Excluding every picture, print exactly the lines from the one containing "orange brick C5:D5 level 1 -> none" through the end of the material below, both ends included.

____

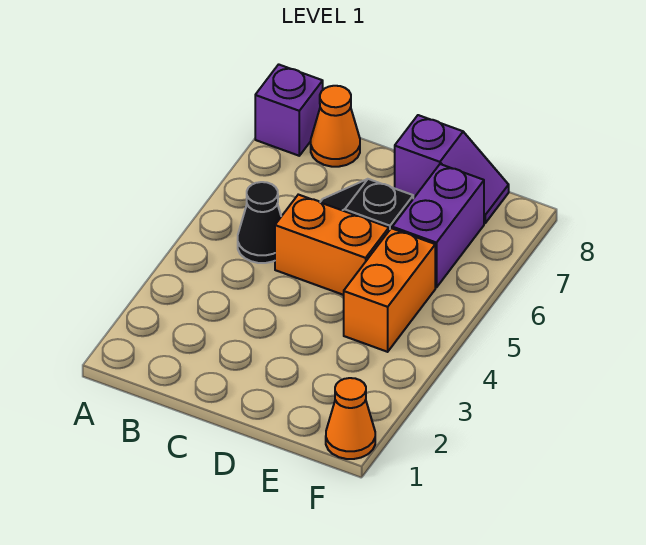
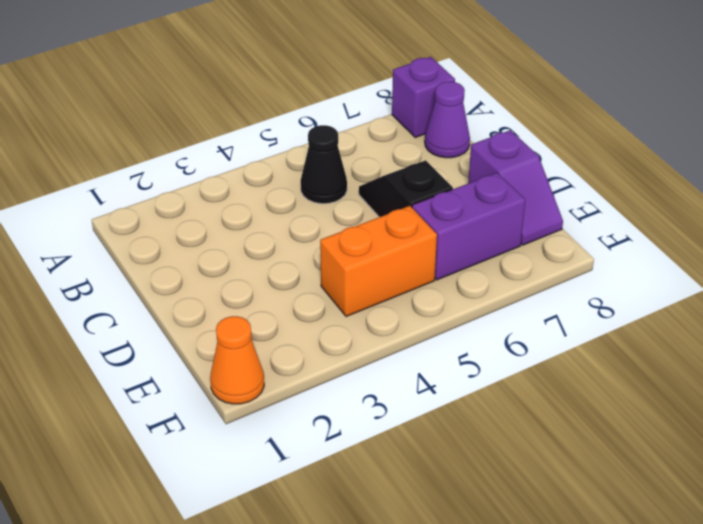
orange cone B8 level 1 -> purple cone B8 level 1
orange brick C5:D5 level 1 -> none

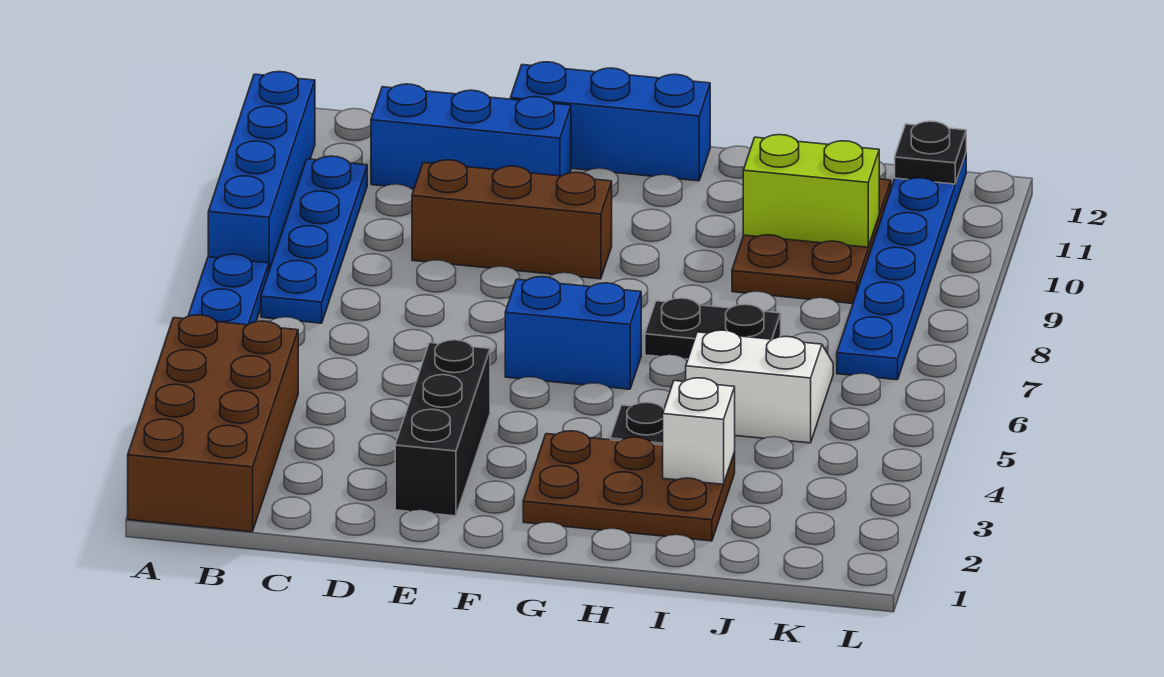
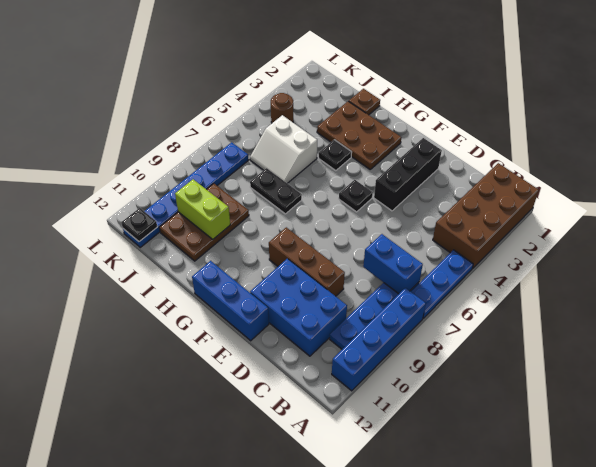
blue brick C11:E11 level 1 -> blue brick C10:E11 level 1
none -> black plate F5 level 1
blue brick F6:G6 level 1 -> blue brick B7:C7 level 2
none -> brown plate I1 level 1
white brick I3 level 2 -> none
none -> brown round brick K4 level 1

____

- Completed exercise -
orange brick C5:D5 level 1 -> none

blue brick C11:E11 level 1 -> blue brick C10:E11 level 1
none -> black plate F5 level 1
blue brick F6:G6 level 1 -> blue brick B7:C7 level 2
none -> brown plate I1 level 1
white brick I3 level 2 -> none
none -> brown round brick K4 level 1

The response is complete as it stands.